• [WHAT IS REQUIRED]: The reply should reproduce every line of the data below word for word, minus any images.

• [SOURCE MATERIAL]:
════════════════
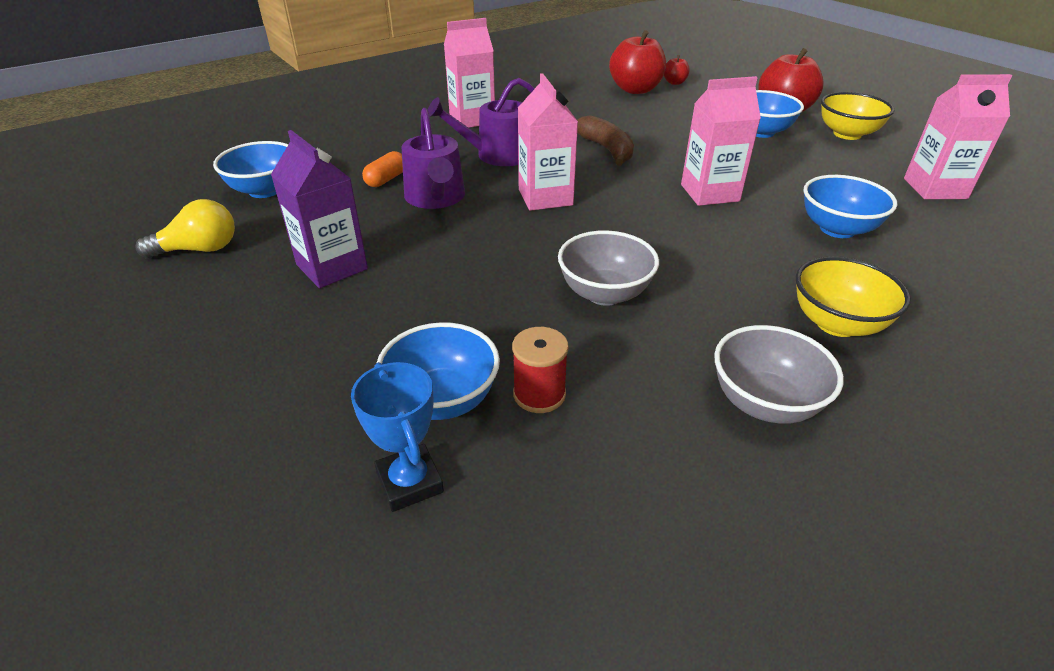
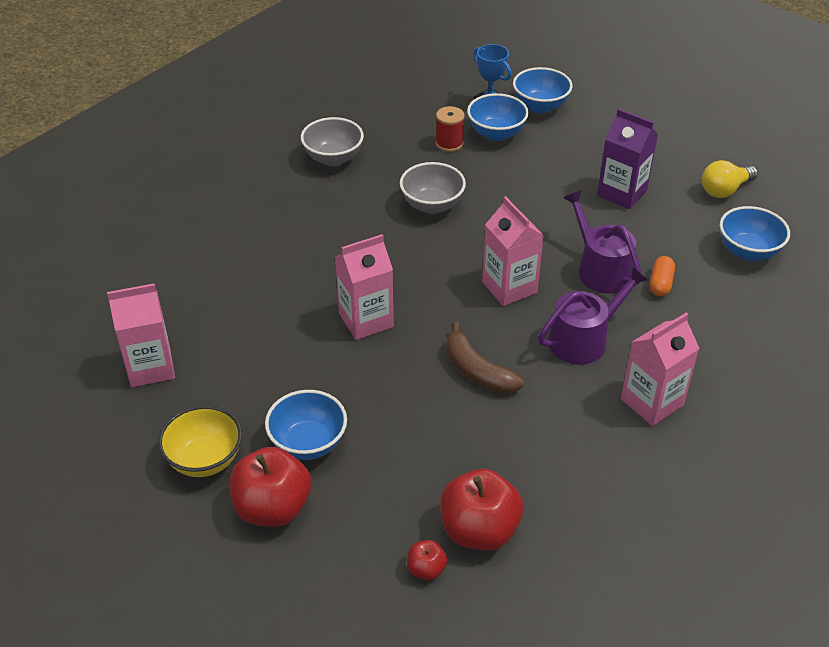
camera: 165 degrees right, 5 degrees up
(836, 323) = (283, 209): yellow bowl -> none
(837, 229) = (260, 294): blue bowl -> blue bowl (540, 106)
════════════════
• [RESULT]:
camera: 165 degrees right, 5 degrees up
(836, 323) = (283, 209): yellow bowl -> none
(837, 229) = (260, 294): blue bowl -> blue bowl (540, 106)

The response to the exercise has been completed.